*** Opening Recorded data ***

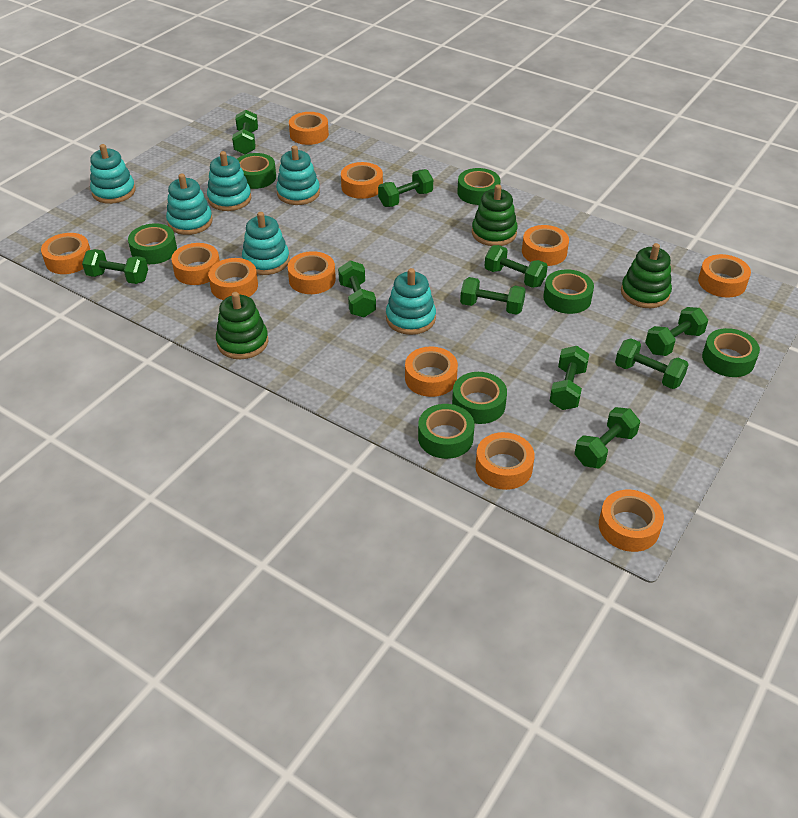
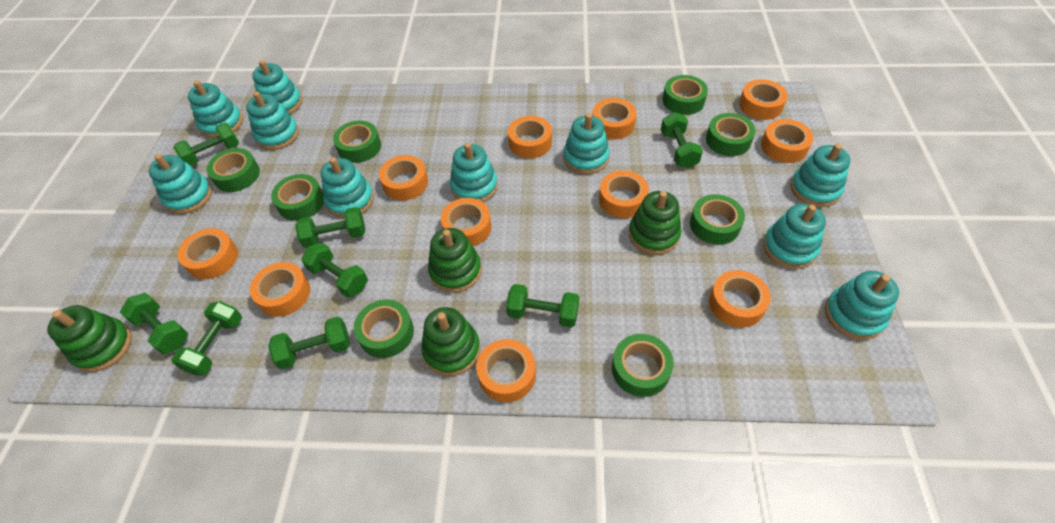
green dumbbell: 10 -> 8
green stacking toy: 3 -> 4
green tape: 7 -> 8
turquoise stacking toy: 6 -> 10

*** Closing Recorded data ***

### Exercise instructions:
The lines from the one containing "green stacking toy: 3 -> 4" to the final line of the listing above must be set down exactly, both included.

### Solved problem:
green stacking toy: 3 -> 4
green tape: 7 -> 8
turquoise stacking toy: 6 -> 10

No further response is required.